RECORDS PROVIDED:
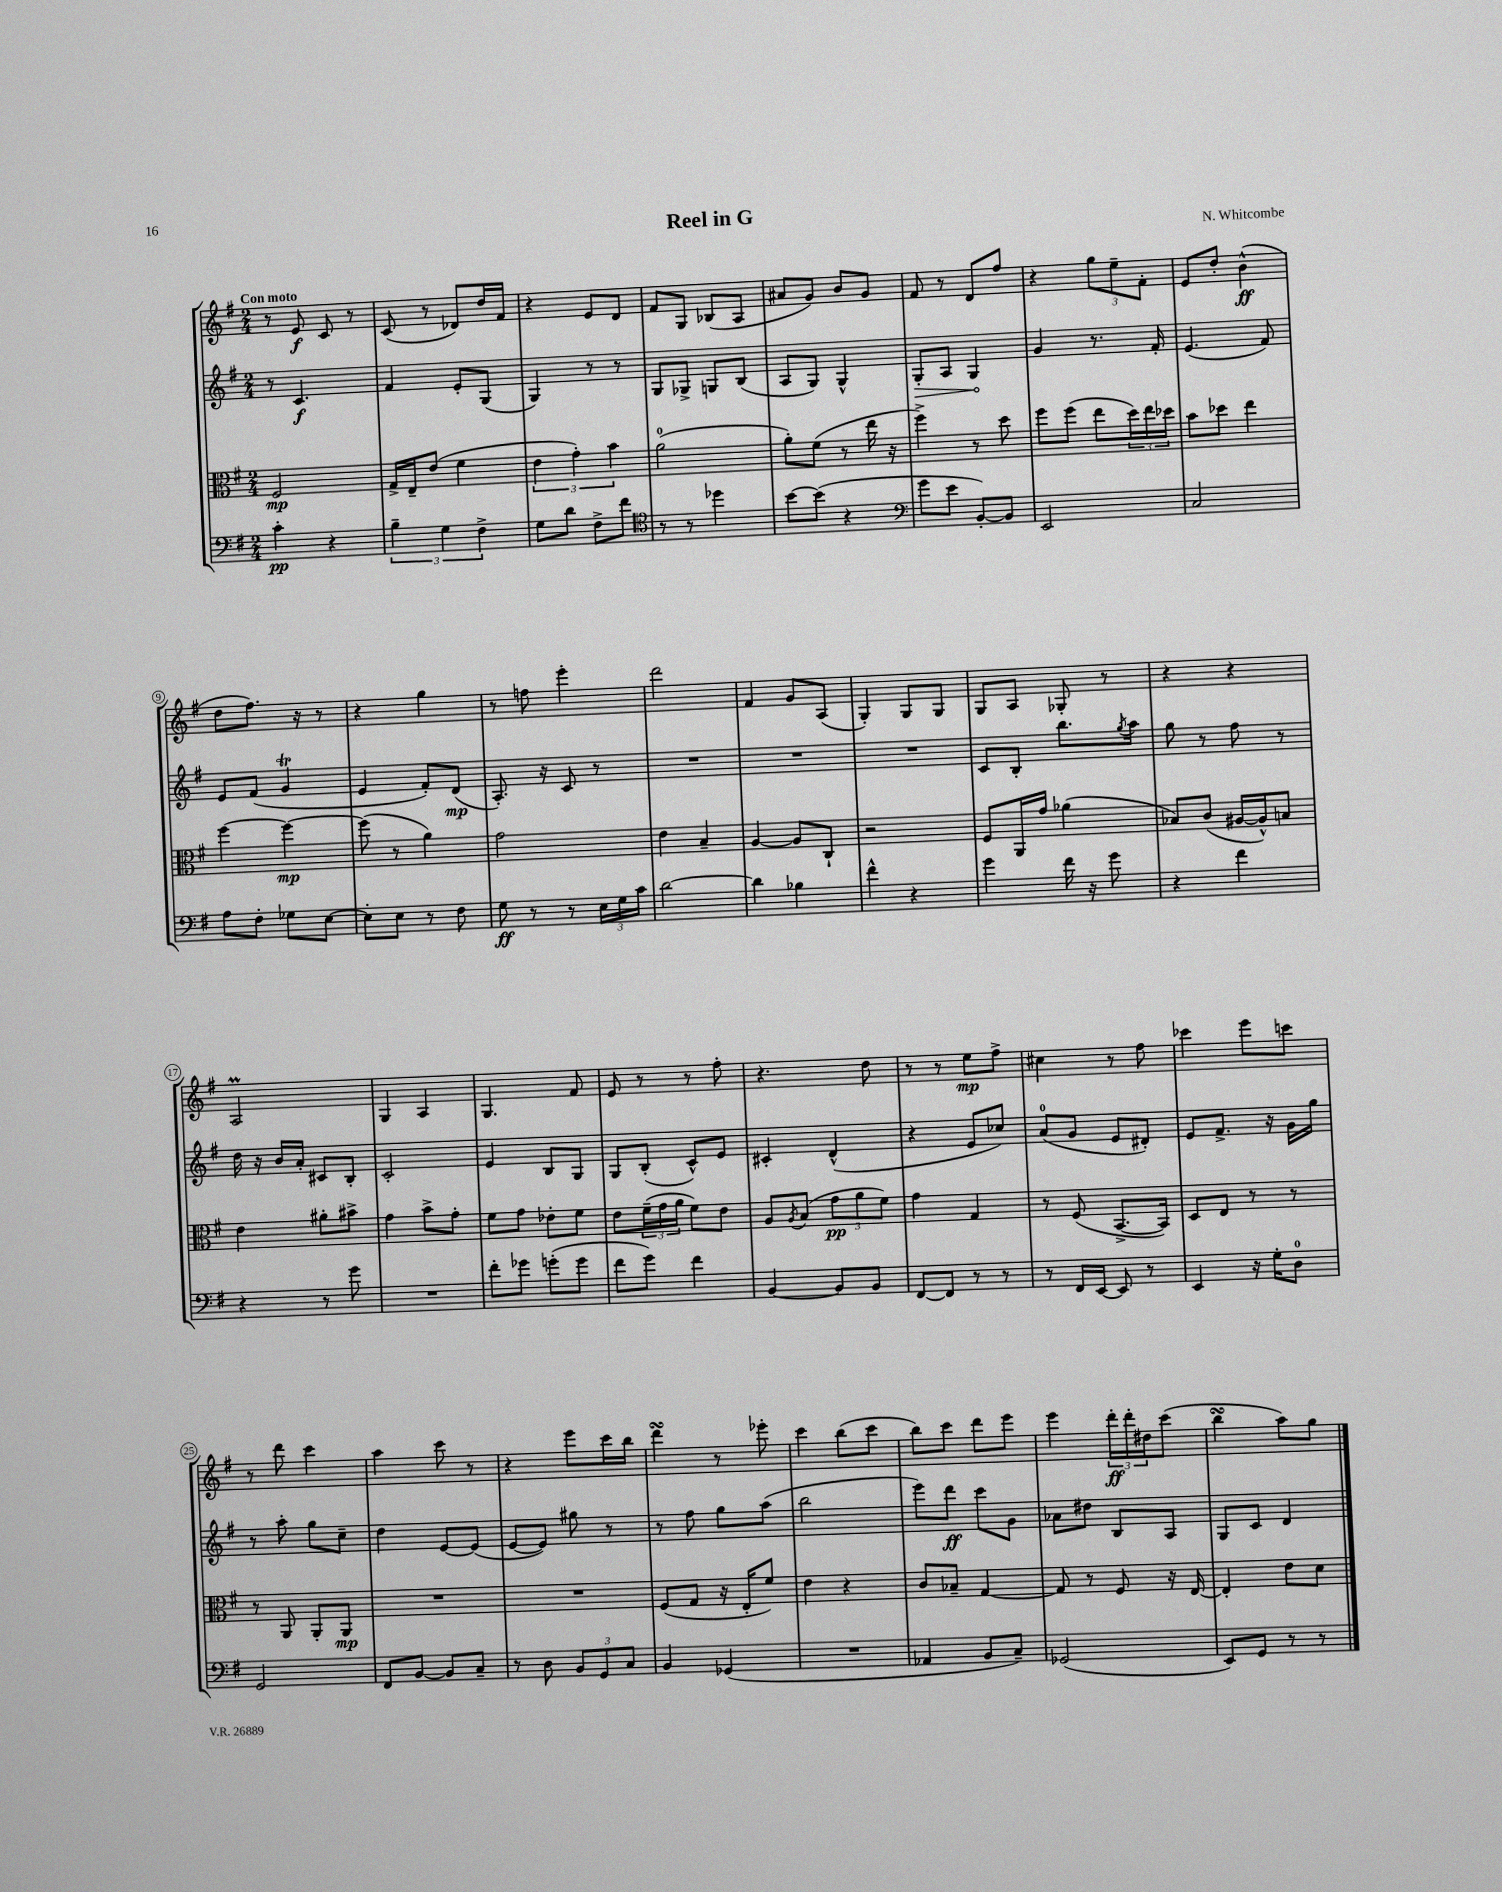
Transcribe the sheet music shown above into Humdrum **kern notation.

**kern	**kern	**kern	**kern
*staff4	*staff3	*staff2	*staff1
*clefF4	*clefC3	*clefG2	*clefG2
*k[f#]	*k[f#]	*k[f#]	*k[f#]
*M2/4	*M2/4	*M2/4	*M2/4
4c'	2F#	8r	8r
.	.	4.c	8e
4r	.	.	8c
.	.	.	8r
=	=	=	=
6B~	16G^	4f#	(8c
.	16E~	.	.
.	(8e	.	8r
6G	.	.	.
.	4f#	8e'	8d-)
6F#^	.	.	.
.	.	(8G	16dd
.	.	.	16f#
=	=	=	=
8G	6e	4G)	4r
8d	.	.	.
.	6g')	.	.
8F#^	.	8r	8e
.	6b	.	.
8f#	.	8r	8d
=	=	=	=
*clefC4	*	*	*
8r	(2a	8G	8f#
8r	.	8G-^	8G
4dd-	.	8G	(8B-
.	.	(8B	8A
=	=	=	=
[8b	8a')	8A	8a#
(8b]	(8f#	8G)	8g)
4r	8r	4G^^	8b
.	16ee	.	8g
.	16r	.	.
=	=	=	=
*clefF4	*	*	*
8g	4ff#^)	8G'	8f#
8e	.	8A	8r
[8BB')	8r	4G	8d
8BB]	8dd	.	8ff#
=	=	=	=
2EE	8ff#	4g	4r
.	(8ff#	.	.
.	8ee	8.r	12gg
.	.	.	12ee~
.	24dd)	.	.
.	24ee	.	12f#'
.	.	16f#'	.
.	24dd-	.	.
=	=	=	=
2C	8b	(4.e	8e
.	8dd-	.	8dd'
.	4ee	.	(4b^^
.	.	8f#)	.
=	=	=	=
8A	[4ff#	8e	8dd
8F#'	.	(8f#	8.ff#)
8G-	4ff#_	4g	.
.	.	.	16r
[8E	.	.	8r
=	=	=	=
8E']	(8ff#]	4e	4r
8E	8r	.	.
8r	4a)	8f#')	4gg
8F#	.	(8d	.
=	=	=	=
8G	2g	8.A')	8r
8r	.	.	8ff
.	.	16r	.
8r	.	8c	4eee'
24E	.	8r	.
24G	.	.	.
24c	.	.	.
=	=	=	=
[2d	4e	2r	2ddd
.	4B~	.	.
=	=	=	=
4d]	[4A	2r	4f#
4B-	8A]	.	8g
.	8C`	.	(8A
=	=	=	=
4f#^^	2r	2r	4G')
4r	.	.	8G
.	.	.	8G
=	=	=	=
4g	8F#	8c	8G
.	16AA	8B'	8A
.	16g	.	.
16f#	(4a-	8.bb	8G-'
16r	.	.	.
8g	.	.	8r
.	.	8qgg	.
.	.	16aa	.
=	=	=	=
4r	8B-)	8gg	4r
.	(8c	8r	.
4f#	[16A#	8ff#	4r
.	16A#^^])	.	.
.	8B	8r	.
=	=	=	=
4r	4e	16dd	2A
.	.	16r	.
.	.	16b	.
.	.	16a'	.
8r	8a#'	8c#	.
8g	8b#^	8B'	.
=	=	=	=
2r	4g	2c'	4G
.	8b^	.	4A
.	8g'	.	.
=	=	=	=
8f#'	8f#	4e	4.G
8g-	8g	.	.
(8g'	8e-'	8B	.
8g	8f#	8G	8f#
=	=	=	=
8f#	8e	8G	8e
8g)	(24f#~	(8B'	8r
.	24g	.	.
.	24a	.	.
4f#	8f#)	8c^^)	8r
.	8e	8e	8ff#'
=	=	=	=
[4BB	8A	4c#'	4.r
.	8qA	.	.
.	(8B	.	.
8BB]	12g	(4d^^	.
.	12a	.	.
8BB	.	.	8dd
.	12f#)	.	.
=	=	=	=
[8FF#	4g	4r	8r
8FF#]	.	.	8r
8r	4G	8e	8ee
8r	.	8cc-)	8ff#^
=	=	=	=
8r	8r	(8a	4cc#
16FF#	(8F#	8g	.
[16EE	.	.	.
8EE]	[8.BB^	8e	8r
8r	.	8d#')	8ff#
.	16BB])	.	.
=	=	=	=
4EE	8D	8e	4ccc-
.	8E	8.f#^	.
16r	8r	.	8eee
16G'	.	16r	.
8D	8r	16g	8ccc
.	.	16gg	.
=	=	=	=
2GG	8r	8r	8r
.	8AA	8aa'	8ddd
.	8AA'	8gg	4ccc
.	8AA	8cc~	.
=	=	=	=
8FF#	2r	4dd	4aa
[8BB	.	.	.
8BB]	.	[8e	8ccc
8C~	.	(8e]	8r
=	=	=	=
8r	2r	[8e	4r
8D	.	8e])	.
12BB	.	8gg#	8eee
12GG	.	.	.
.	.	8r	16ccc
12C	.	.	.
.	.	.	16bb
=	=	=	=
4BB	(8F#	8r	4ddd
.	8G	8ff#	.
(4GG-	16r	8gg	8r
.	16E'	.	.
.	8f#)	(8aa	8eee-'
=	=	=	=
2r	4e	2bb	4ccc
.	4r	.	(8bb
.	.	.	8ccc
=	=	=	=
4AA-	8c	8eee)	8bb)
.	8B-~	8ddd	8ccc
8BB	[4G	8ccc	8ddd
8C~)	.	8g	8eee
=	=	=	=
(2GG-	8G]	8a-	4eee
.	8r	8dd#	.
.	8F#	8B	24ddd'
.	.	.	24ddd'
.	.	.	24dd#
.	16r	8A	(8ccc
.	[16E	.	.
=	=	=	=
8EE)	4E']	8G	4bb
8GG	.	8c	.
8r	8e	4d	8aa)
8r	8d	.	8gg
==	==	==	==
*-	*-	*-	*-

TASK: Count the lines in the data above that contain the string "kern". Reply with the number only.

OUTPUT: 2